What is expected —
Dropping every picture, set down exactly the lines in the entries below, starting with the line with "purple square: (17, 96)" and going on through the line with "white triangle: (137, 156)".

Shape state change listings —

________________________

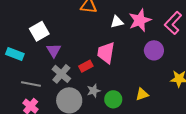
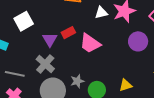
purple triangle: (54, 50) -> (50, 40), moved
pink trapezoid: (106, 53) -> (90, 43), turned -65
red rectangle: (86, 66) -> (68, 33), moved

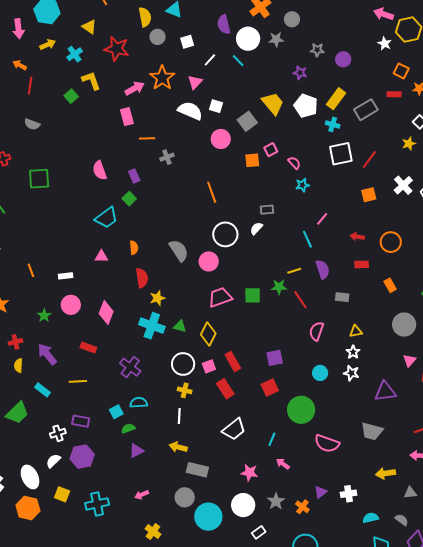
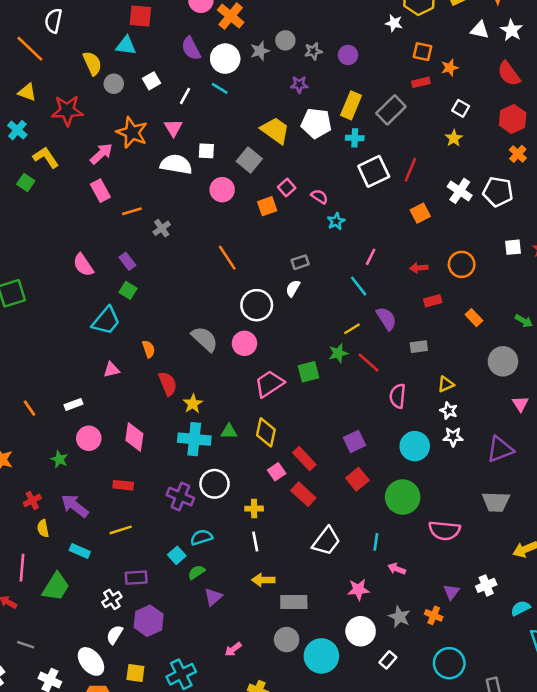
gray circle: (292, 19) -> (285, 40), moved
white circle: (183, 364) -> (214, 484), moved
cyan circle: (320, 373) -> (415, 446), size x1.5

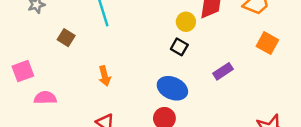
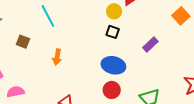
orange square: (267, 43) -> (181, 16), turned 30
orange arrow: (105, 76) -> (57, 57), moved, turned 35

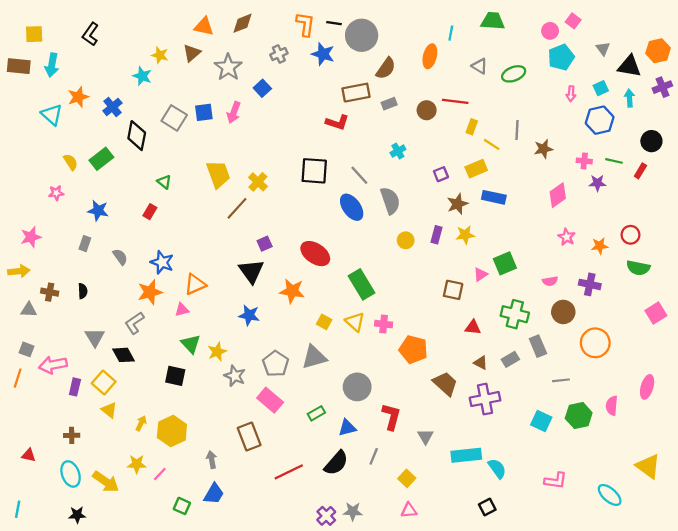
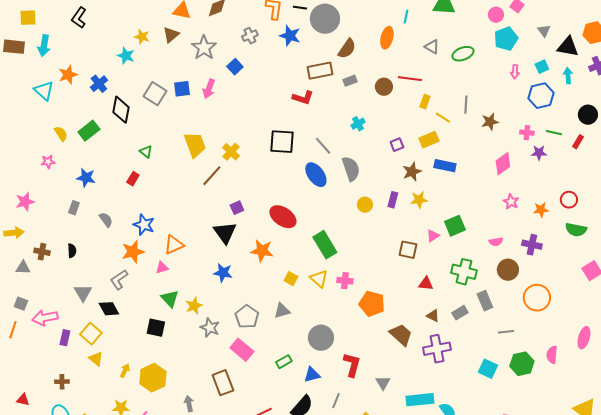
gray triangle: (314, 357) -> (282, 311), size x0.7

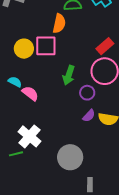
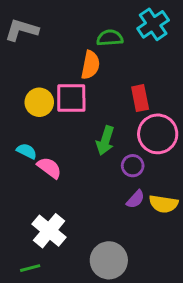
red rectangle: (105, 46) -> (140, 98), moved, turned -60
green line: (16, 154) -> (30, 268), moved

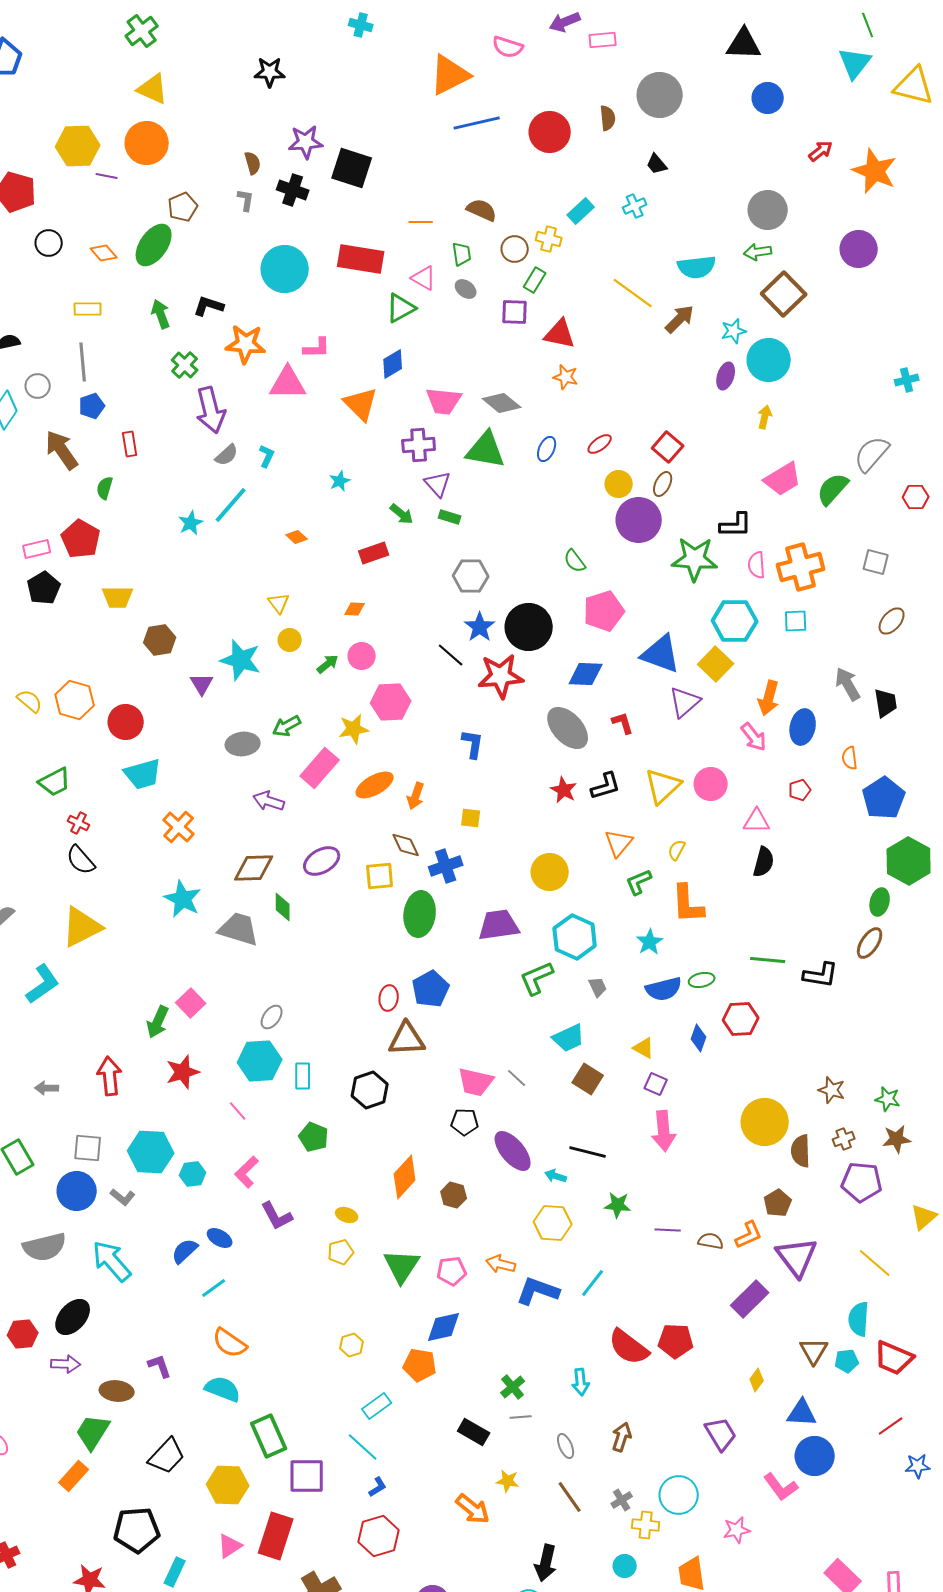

________________________

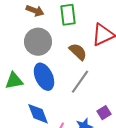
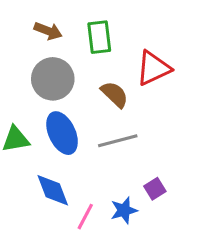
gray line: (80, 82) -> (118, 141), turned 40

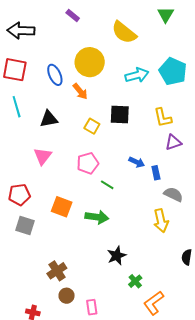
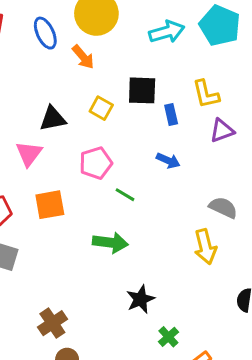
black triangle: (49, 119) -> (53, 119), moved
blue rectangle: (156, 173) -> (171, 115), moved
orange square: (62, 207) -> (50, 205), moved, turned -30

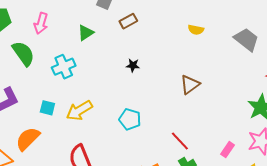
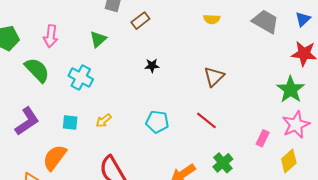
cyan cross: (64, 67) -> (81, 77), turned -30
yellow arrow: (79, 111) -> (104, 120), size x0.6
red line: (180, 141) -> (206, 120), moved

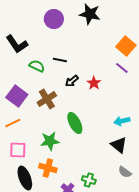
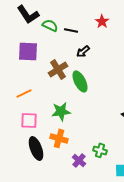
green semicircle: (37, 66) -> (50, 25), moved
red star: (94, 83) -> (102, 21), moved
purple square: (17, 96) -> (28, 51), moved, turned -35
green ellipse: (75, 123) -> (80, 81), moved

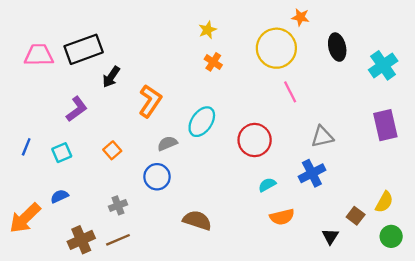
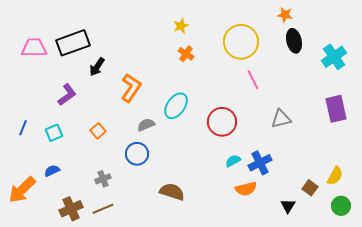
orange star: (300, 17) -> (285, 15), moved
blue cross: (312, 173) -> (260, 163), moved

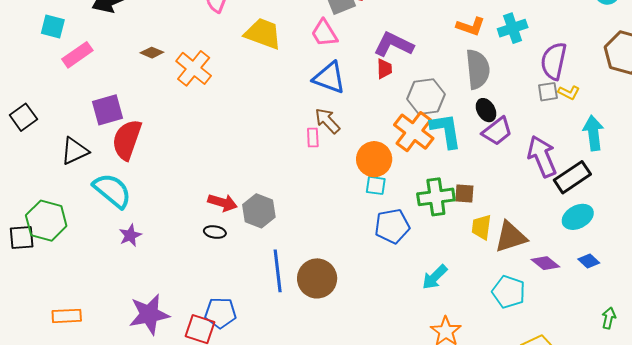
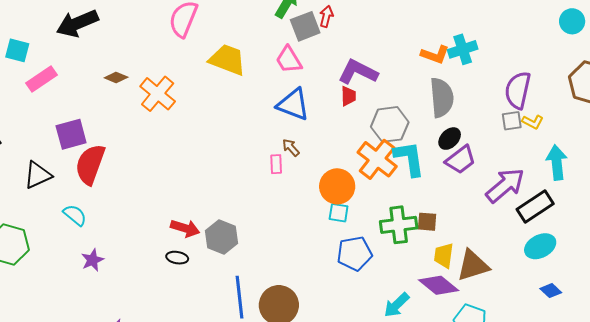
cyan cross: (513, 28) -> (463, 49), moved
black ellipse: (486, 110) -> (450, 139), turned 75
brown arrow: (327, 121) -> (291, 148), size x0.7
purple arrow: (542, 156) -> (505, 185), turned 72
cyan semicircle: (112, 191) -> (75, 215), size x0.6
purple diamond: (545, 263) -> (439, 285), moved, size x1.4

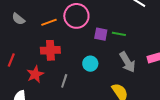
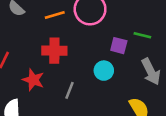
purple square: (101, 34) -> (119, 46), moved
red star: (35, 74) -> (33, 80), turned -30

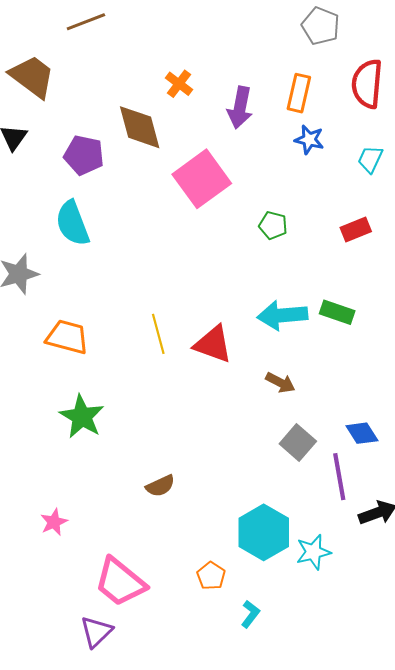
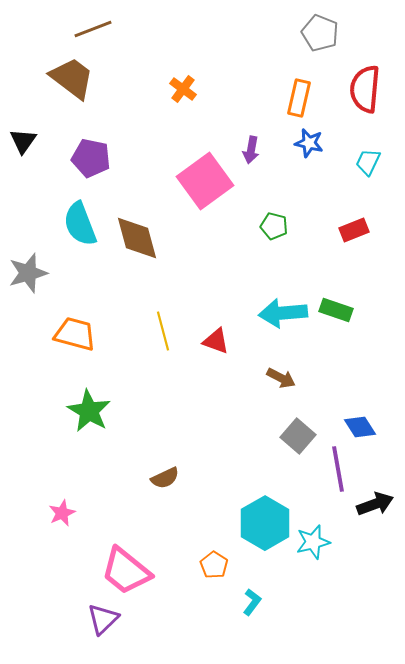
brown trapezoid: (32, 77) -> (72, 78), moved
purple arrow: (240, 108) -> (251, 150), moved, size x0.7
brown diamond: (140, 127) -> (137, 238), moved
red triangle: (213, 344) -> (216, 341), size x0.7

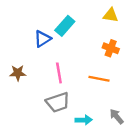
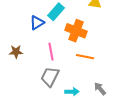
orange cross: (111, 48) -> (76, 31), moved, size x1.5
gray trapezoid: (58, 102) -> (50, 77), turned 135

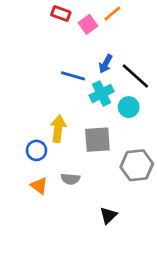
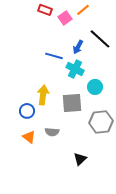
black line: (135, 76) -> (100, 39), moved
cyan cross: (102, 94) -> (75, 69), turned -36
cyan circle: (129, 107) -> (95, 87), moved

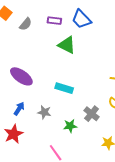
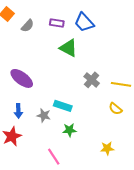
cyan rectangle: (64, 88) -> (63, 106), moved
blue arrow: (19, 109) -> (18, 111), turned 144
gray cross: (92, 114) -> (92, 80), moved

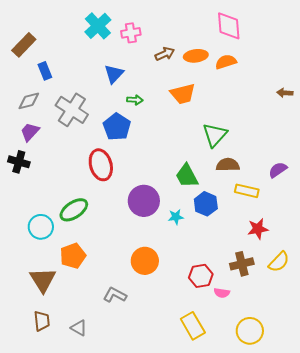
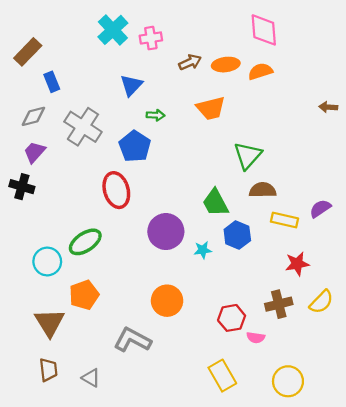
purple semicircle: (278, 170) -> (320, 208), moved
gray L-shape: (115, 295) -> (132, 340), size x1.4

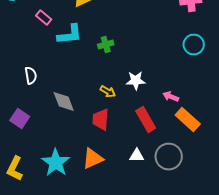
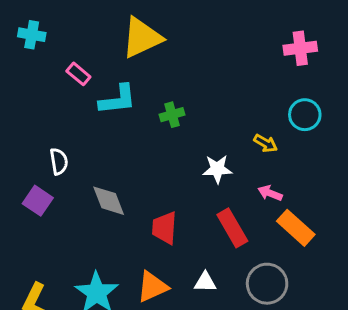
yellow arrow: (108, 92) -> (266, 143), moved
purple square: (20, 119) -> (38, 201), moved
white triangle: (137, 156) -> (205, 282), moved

________________________

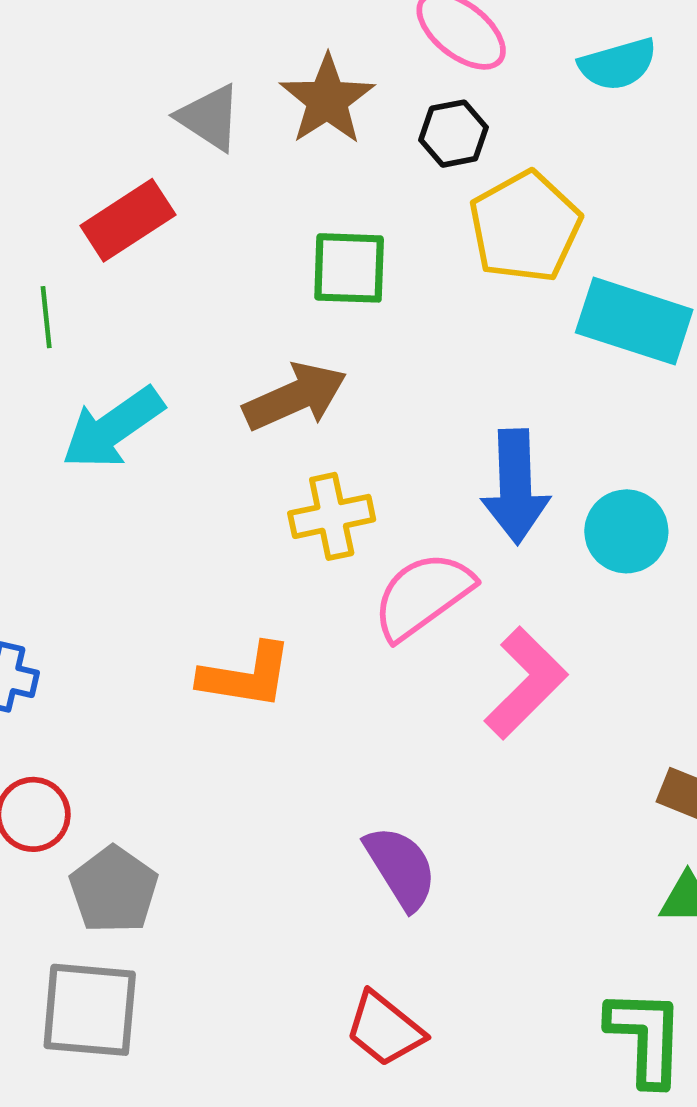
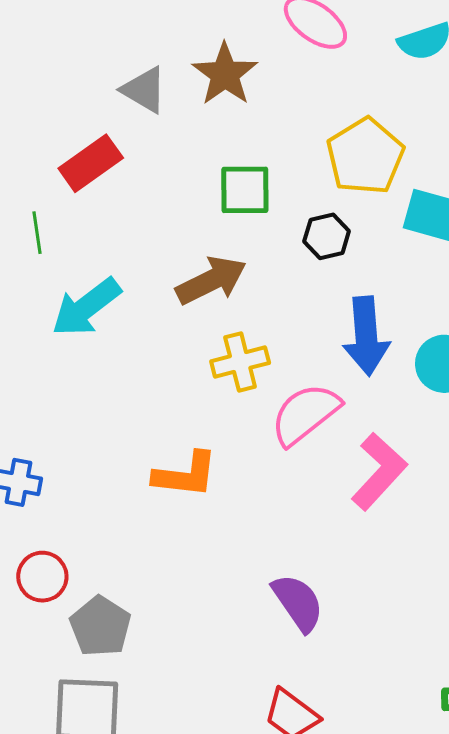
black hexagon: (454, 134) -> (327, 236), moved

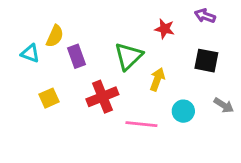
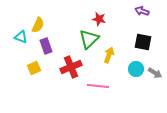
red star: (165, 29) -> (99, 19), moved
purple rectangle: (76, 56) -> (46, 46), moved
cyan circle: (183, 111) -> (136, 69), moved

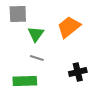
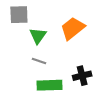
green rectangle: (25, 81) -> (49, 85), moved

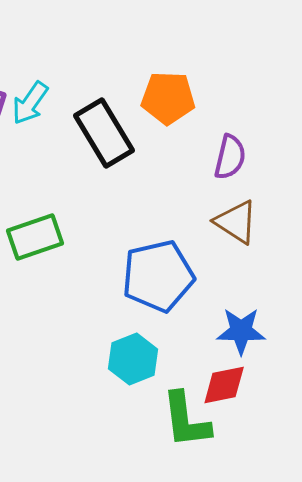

________________________

Reply —
purple square: (17, 96) -> (28, 51), moved, turned -35
green ellipse: (75, 123) -> (80, 81), moved

orange star: (300, 17) -> (285, 15), moved
blue cross: (312, 173) -> (260, 163), moved

cyan cross: (513, 28) -> (463, 49), moved
black ellipse: (486, 110) -> (450, 139), turned 75
brown arrow: (327, 121) -> (291, 148), size x0.7
purple arrow: (542, 156) -> (505, 185), turned 72
cyan semicircle: (112, 191) -> (75, 215), size x0.6
purple diamond: (545, 263) -> (439, 285), moved, size x1.4

purple square: (101, 34) -> (119, 46), moved
red star: (35, 74) -> (33, 80), turned -30

brown trapezoid: (32, 77) -> (72, 78), moved
purple arrow: (240, 108) -> (251, 150), moved, size x0.7
brown diamond: (140, 127) -> (137, 238), moved
red triangle: (213, 344) -> (216, 341), size x0.7

orange cross: (111, 48) -> (76, 31), moved, size x1.5
gray trapezoid: (58, 102) -> (50, 77), turned 135

black line: (135, 76) -> (100, 39), moved
cyan cross: (102, 94) -> (75, 69), turned -36
cyan circle: (129, 107) -> (95, 87), moved

cyan rectangle: (64, 88) -> (63, 106), moved
blue arrow: (19, 109) -> (18, 111), turned 144
gray cross: (92, 114) -> (92, 80), moved

purple semicircle: (278, 170) -> (320, 208), moved
gray L-shape: (115, 295) -> (132, 340), size x1.4

yellow arrow: (108, 92) -> (266, 143), moved
purple square: (20, 119) -> (38, 201), moved
white triangle: (137, 156) -> (205, 282), moved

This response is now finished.